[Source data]
»»

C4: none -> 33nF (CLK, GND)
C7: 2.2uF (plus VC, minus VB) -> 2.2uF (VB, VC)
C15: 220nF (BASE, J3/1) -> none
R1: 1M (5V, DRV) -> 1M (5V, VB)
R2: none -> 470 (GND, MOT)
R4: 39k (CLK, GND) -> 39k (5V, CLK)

««

== Try it ==
Give the number of lines in the data that contain the word "none", and add no other text.

== Result for this exercise ==
3